Edit tracking data:
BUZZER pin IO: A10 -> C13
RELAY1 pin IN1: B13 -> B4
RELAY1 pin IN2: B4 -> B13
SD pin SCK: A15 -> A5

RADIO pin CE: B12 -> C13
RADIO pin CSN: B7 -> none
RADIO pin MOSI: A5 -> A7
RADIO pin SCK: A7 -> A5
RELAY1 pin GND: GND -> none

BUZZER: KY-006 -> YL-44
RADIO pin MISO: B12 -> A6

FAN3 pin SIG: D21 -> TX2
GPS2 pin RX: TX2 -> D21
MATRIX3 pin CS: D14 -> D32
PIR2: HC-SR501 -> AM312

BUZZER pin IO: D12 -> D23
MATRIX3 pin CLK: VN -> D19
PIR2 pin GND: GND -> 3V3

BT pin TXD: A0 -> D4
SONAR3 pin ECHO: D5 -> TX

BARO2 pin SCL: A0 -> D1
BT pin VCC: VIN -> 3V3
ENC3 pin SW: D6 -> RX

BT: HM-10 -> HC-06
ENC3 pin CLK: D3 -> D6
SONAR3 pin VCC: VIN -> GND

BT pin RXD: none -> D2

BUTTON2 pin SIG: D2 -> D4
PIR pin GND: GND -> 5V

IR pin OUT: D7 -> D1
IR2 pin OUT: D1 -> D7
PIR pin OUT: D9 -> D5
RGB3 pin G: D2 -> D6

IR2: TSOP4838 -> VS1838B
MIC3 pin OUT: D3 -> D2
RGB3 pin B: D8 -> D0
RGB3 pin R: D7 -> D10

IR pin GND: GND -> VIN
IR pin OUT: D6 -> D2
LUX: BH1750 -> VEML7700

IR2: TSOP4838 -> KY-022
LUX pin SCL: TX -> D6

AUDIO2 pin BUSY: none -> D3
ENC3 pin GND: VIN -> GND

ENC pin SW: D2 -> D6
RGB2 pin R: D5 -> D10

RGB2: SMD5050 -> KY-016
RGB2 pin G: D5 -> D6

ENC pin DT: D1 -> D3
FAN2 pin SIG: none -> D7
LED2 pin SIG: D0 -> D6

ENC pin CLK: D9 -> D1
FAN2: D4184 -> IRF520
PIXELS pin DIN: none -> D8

Problem description: Transcribe the records above exactly, beginning at the line that contains "IR pin OUT: D7 -> D1" and ending with the line that contains "ENC pin DT: D1 -> D3", both included, and nothing else.

Result for this exercise:
IR pin OUT: D7 -> D1
IR2 pin OUT: D1 -> D7
PIR pin OUT: D9 -> D5
RGB3 pin G: D2 -> D6

IR2: TSOP4838 -> VS1838B
MIC3 pin OUT: D3 -> D2
RGB3 pin B: D8 -> D0
RGB3 pin R: D7 -> D10

IR pin GND: GND -> VIN
IR pin OUT: D6 -> D2
LUX: BH1750 -> VEML7700

IR2: TSOP4838 -> KY-022
LUX pin SCL: TX -> D6

AUDIO2 pin BUSY: none -> D3
ENC3 pin GND: VIN -> GND

ENC pin SW: D2 -> D6
RGB2 pin R: D5 -> D10

RGB2: SMD5050 -> KY-016
RGB2 pin G: D5 -> D6

ENC pin DT: D1 -> D3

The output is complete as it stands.